▶ **Exercise goal**: Leave out the pictures. Return every record otherwise untouched.

▶ **Excerpted data**:
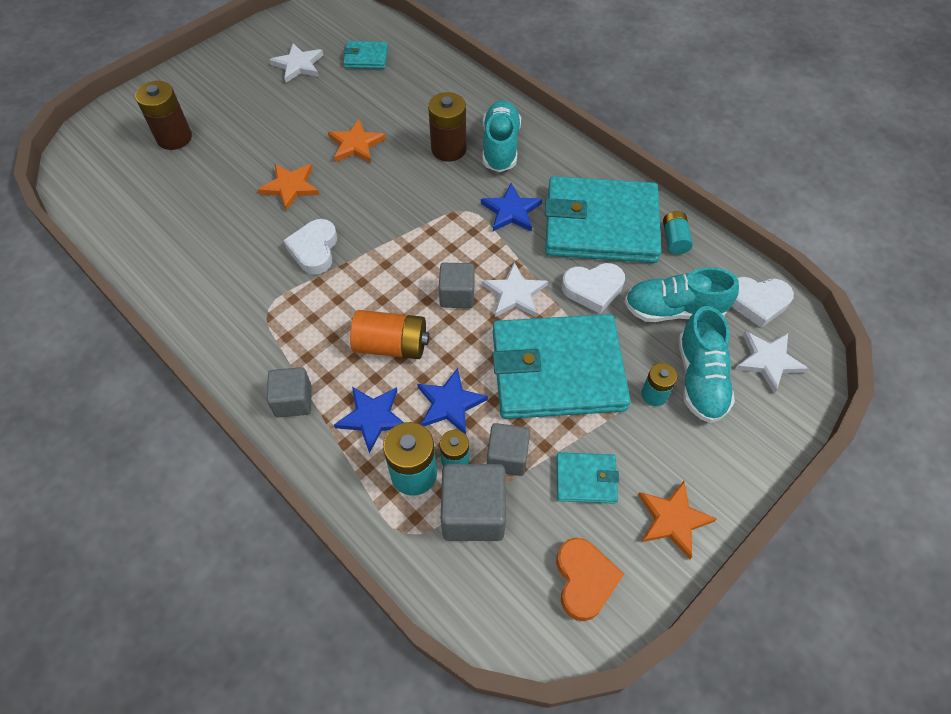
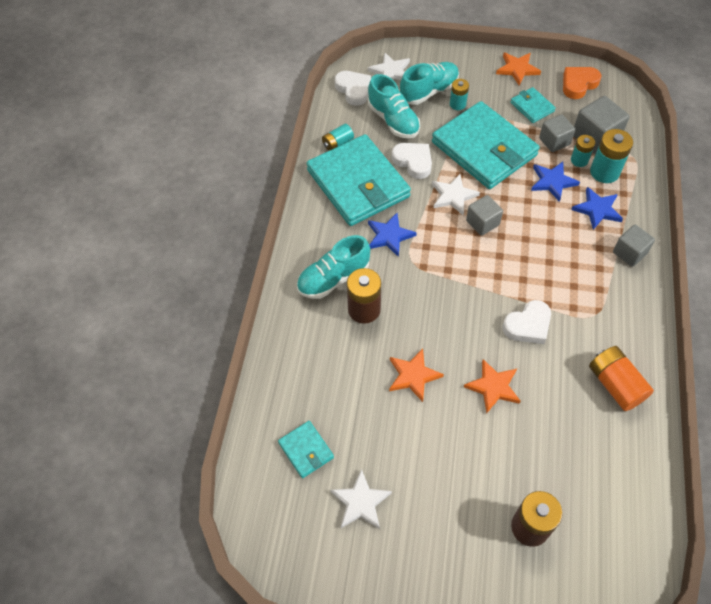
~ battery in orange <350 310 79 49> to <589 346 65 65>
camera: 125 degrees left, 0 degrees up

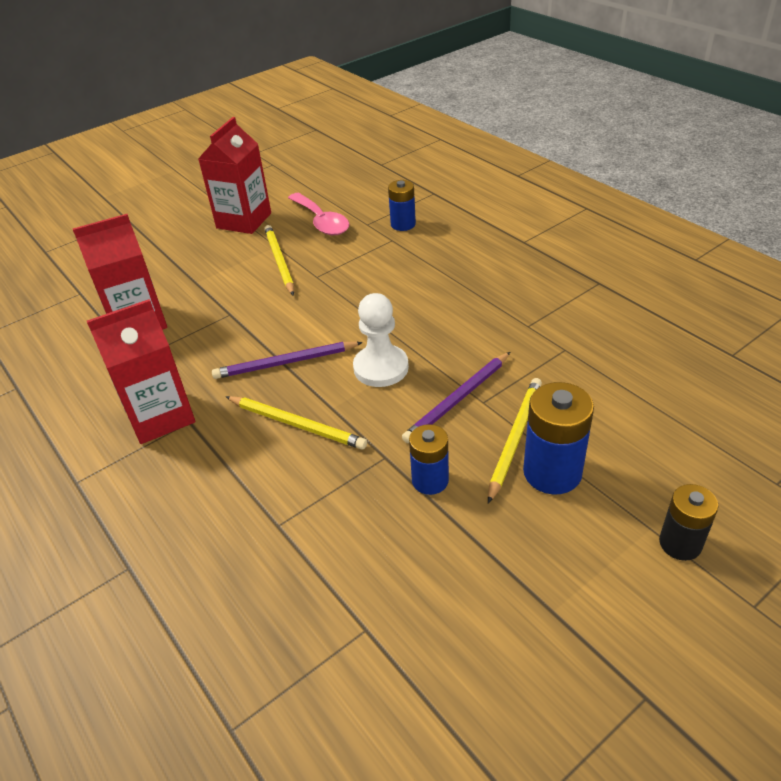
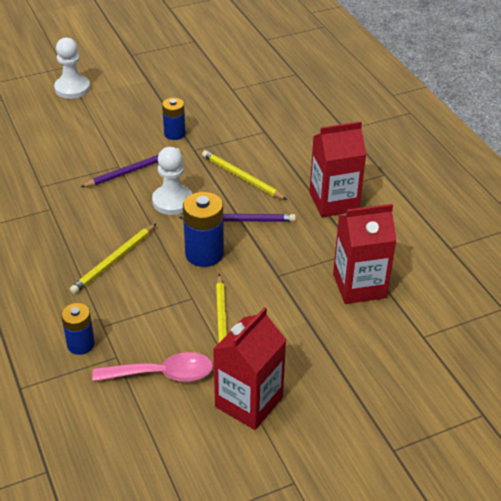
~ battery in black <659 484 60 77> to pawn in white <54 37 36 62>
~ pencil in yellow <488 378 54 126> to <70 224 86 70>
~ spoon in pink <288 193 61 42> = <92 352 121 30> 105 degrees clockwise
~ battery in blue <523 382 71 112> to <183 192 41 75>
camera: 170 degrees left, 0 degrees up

▶ **Task response**:
~ battery in orange <350 310 79 49> to <589 346 65 65>
camera: 125 degrees left, 0 degrees up

~ battery in black <659 484 60 77> to pawn in white <54 37 36 62>
~ pencil in yellow <488 378 54 126> to <70 224 86 70>
~ spoon in pink <288 193 61 42> = <92 352 121 30> 105 degrees clockwise
~ battery in blue <523 382 71 112> to <183 192 41 75>
camera: 170 degrees left, 0 degrees up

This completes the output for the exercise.